▶

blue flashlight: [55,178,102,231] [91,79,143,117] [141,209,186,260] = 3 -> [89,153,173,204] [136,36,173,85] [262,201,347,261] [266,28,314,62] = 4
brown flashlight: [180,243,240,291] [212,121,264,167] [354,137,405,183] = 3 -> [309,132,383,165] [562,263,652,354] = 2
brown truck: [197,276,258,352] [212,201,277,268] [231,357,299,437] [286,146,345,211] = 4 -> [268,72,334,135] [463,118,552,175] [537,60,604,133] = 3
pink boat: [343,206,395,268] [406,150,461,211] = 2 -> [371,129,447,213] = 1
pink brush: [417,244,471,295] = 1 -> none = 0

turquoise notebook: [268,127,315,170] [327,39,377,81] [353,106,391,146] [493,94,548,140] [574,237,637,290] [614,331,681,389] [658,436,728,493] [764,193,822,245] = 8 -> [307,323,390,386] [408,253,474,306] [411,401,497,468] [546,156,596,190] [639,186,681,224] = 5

◀

- [Job] Your answer must consist of every line from the listing that holds the string "brown".

- [Output below]
brown flashlight: [180,243,240,291] [212,121,264,167] [354,137,405,183] = 3 -> [309,132,383,165] [562,263,652,354] = 2
brown truck: [197,276,258,352] [212,201,277,268] [231,357,299,437] [286,146,345,211] = 4 -> [268,72,334,135] [463,118,552,175] [537,60,604,133] = 3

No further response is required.